(Material provided)

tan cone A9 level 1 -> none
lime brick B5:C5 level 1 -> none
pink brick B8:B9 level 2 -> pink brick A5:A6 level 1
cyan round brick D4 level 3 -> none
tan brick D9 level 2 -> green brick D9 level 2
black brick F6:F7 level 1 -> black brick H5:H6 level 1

(End Material provided)
(Material provided)

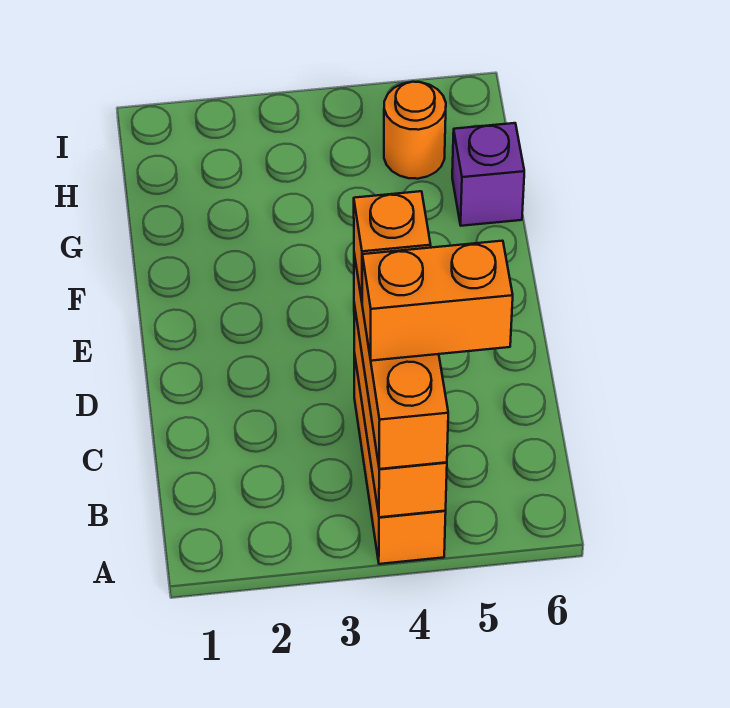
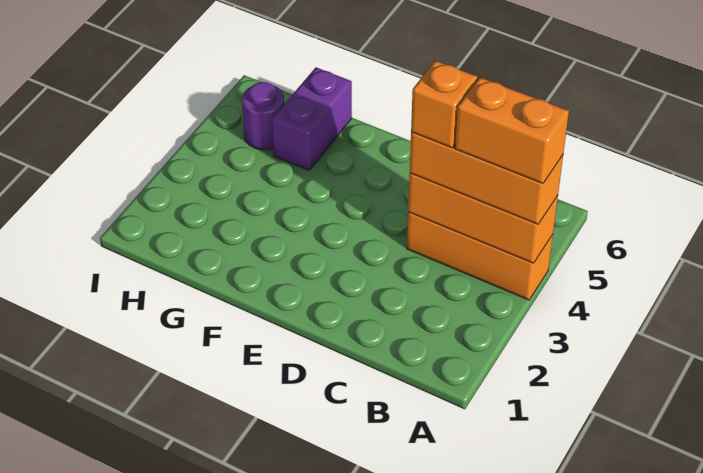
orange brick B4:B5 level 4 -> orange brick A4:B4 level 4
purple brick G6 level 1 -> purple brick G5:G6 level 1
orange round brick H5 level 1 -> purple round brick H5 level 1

(End Material provided)

To do:
Would you count the lines in the data that contain the word "brick" and state only the number?

Task result:
8